(Data extracted from a collection)
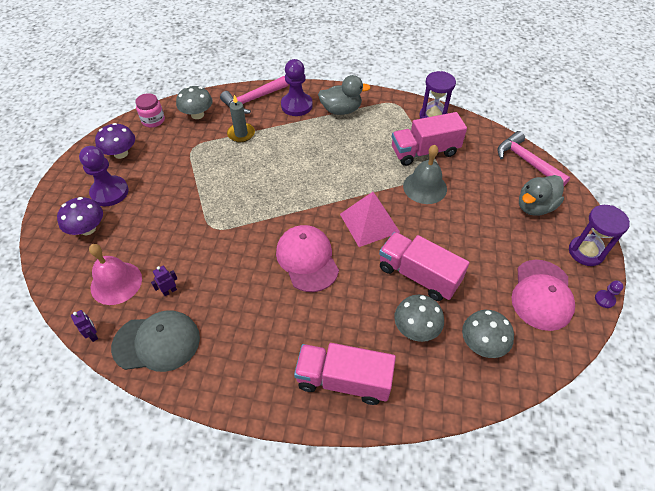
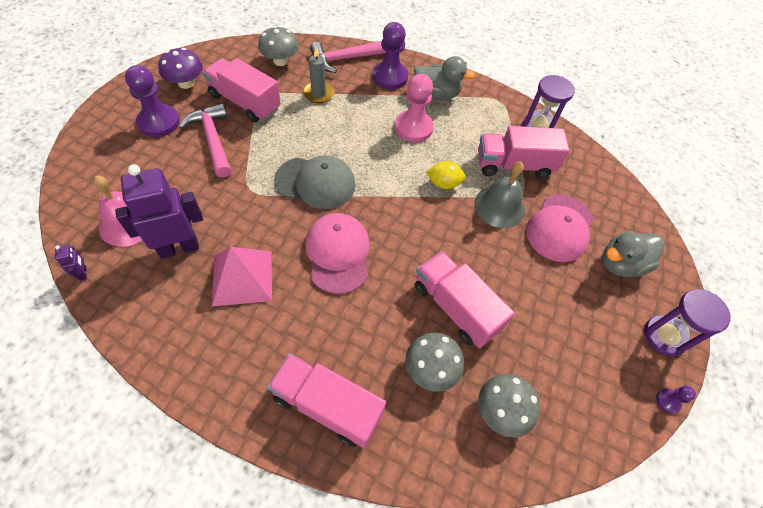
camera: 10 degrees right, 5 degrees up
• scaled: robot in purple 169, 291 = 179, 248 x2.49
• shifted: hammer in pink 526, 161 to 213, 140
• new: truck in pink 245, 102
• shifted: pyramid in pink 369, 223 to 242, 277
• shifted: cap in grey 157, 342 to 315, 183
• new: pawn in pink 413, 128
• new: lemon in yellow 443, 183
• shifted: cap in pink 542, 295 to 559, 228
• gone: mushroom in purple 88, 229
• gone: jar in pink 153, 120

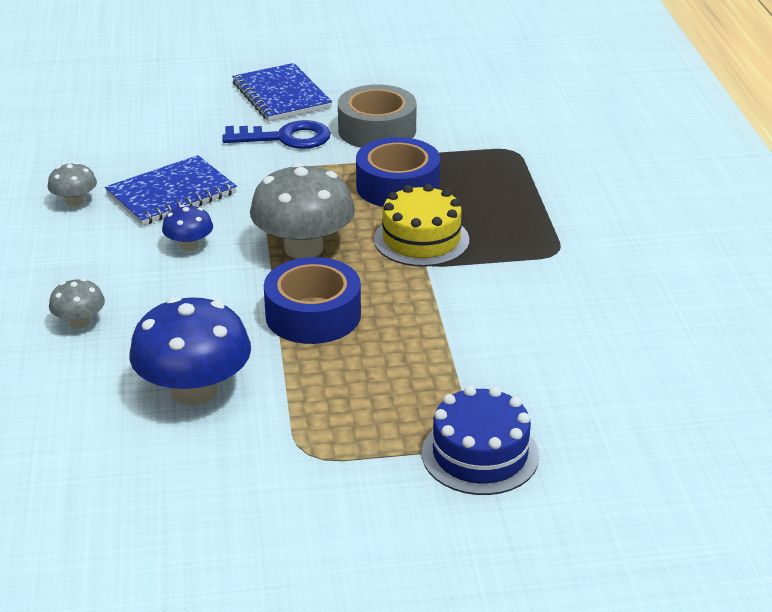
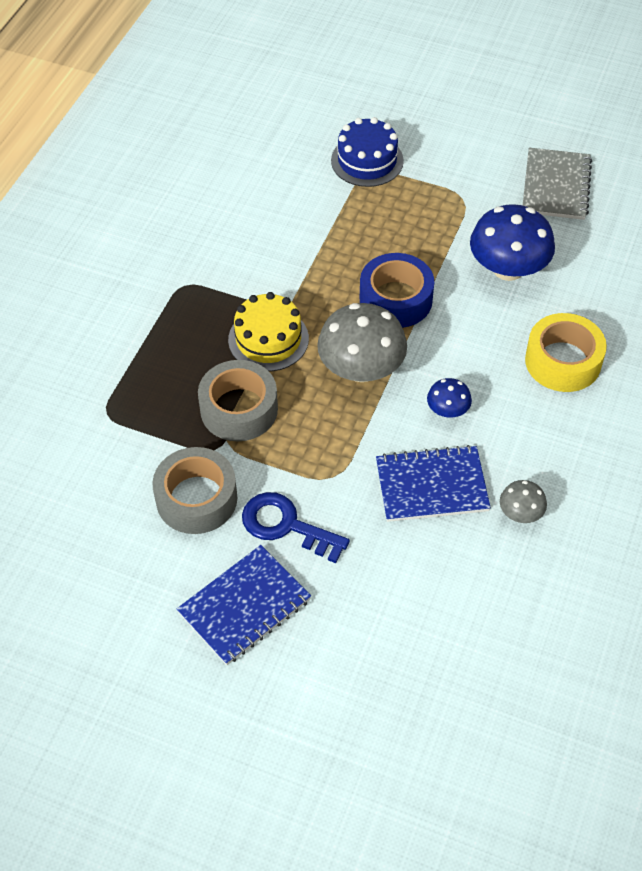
camera: 150 degrees left, 20 degrees up
• rotated: notebook in blue 281, 95 = 244, 606 45 degrees clockwise
• repainted: tape in blue 397, 186 to tape in grey 239, 409
• new: notebook in grey 555, 186
• swapped: mushroom in grey 79, 322 to tape in yellow 563, 361

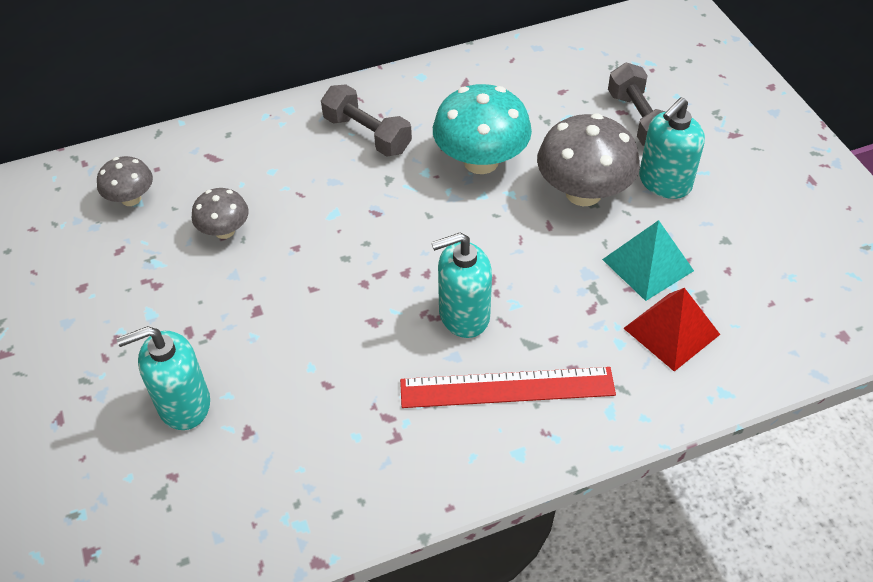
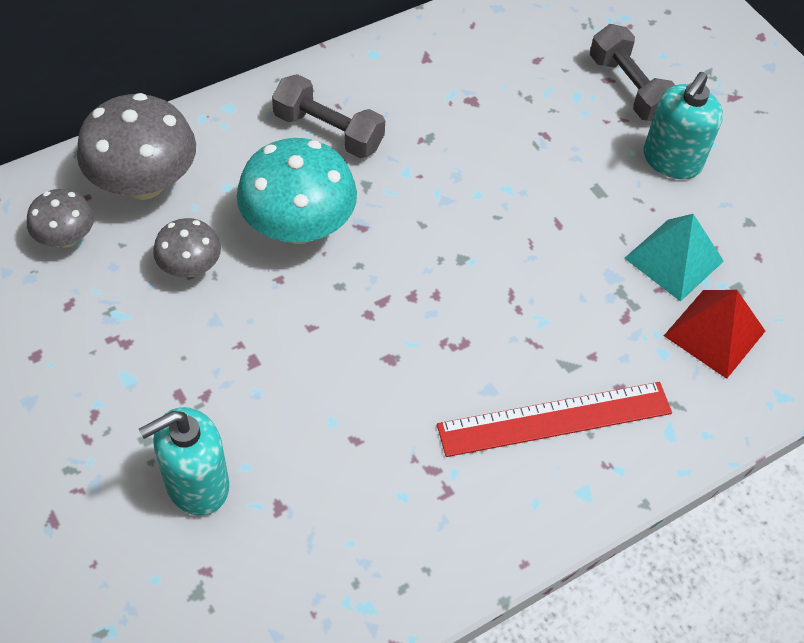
camera: 15 degrees left, 5 degrees up
• shifted: mushroom in grey 583, 193 to 144, 183
• shifted: mushroom in turquoise 481, 161 to 298, 227
• gone: soap dispenser in turquoise 463, 315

**Problem to solve:** An exact printout of the entries is wanted, covering the first line through the line holding "yellow 443, 183", with pictures kept out of it.

**Response area:**
camera: 10 degrees right, 5 degrees up
• scaled: robot in purple 169, 291 = 179, 248 x2.49
• shifted: hammer in pink 526, 161 to 213, 140
• new: truck in pink 245, 102
• shifted: pyramid in pink 369, 223 to 242, 277
• shifted: cap in grey 157, 342 to 315, 183
• new: pawn in pink 413, 128
• new: lemon in yellow 443, 183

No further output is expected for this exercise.